» WORK REQUIRED
Report how many lines of these entries hold the string "shoe"; reply with the number alone.

─── PROVIDED DATA ───

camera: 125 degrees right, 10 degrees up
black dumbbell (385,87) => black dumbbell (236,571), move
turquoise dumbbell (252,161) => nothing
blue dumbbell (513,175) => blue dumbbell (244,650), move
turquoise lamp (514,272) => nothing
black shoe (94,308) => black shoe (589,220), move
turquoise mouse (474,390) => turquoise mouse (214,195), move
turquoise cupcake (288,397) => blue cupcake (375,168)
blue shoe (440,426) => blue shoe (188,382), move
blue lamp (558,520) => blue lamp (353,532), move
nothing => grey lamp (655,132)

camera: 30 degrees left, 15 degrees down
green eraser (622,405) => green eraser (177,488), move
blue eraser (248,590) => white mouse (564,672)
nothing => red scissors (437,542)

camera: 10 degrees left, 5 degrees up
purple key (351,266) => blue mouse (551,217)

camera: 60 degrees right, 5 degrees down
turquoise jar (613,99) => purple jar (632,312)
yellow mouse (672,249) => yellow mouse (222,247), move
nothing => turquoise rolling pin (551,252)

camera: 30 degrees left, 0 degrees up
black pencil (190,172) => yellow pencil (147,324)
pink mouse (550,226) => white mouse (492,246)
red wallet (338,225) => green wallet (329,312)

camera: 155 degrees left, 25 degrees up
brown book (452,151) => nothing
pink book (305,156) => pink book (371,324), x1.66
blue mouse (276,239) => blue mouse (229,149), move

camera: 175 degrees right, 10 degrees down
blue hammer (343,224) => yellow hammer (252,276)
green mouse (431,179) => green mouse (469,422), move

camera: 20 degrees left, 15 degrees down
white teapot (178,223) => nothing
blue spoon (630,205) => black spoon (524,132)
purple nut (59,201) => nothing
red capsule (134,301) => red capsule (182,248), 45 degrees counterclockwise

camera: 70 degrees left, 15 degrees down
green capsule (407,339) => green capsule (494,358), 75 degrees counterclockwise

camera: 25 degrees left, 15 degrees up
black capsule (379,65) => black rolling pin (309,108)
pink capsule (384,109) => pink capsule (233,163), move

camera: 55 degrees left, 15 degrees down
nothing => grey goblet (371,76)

───

» PROBLEM SOLUTION
2